→ **What you should do**: Everything in the listing below from the line containing "camera: 75 degrees left, 5 degrees down" through the line containing "ORANGE ROBOT <261" must be repeated exactly; the remaining lines are not wanted.

→ **Source records**:
================================

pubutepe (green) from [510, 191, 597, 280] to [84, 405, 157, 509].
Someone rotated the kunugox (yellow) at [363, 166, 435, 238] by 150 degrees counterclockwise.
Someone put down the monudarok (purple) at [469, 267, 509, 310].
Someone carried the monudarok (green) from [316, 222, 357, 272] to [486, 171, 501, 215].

================================

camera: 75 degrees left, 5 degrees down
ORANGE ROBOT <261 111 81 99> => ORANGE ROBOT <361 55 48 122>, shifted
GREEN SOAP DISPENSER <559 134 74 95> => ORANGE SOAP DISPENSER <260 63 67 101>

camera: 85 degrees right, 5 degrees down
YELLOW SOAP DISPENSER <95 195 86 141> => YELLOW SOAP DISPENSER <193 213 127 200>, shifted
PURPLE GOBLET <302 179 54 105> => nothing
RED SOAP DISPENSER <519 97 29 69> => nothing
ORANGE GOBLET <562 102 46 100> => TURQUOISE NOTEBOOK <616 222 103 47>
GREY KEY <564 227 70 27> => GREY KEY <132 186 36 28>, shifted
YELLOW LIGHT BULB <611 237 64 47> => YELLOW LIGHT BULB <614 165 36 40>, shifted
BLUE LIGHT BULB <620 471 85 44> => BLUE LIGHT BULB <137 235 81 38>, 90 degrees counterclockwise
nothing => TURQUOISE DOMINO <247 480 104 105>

================================

→ **Written response**:
camera: 75 degrees left, 5 degrees down
ORANGE ROBOT <261 111 81 99> => ORANGE ROBOT <361 55 48 122>, shifted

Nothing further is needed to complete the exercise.